What is expected –
Give the lines from the start of the listing through the line containing "0: (473, 639)", both ends included, as a JSON list of strings with one string per line. Skip blank lines and leave out the pictures.

Provided data –

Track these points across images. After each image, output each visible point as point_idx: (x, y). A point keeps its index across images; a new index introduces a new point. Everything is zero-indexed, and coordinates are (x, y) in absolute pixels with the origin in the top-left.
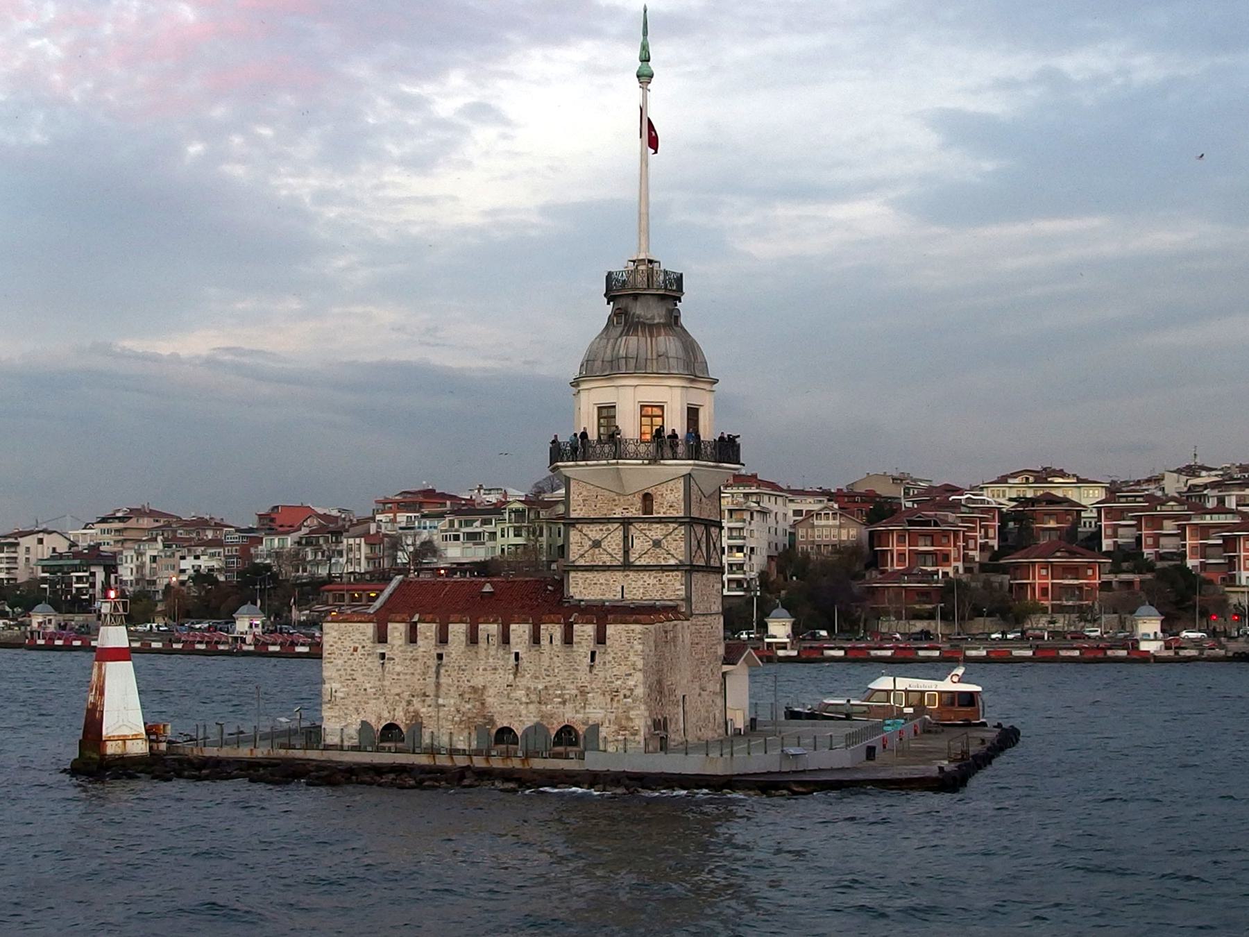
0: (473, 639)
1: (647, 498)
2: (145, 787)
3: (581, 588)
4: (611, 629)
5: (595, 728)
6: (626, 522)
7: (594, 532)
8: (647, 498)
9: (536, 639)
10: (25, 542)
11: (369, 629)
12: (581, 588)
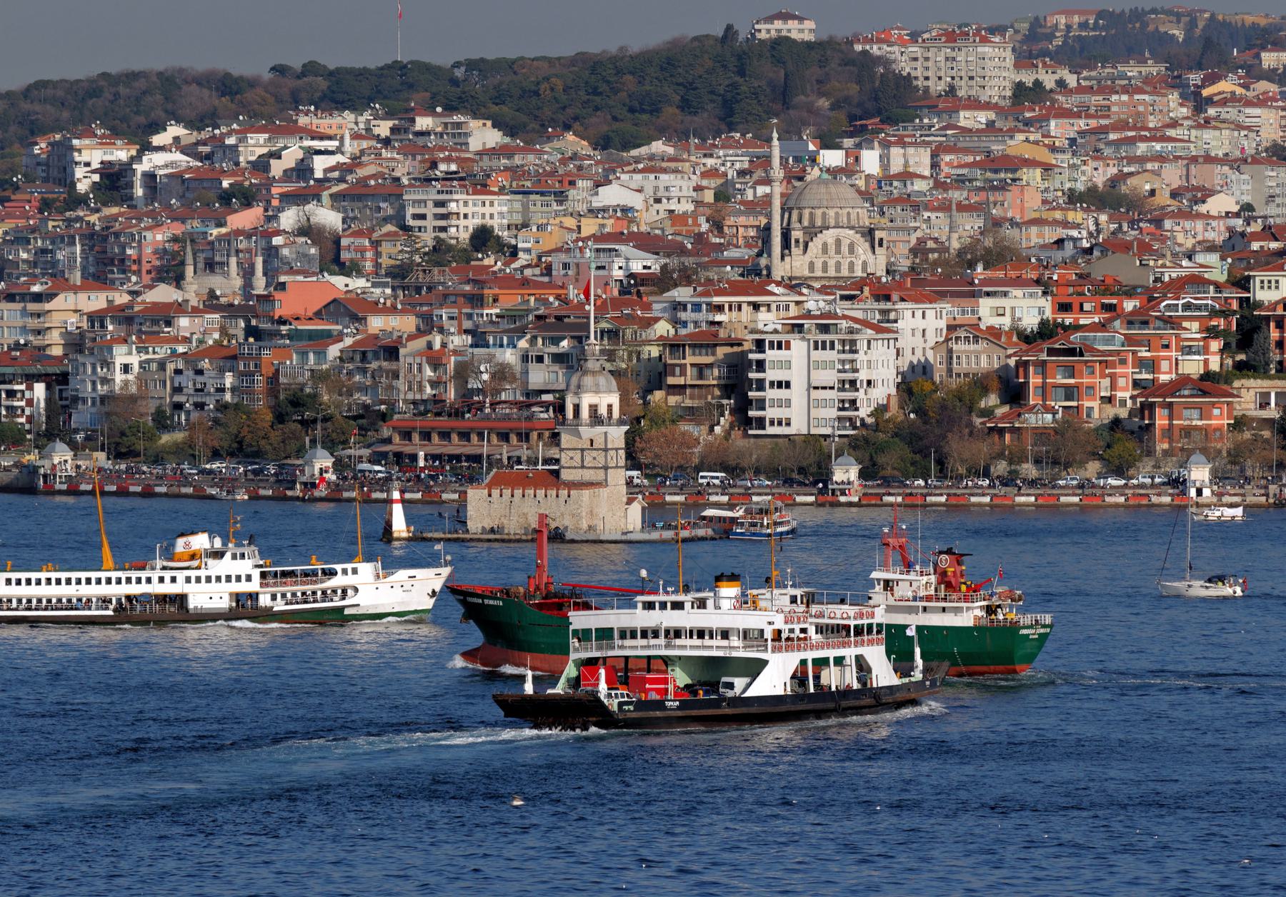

Final result –
[
  "Track these points across images. After each image, output each visible point as point_idx: (x, y). A point keeps its index across images; a new index introduces a new point. Everything is zero-indexed, and coordinates are (x, y) in absolute pixels with the origin in the top-left.",
  "0: (473, 639)"
]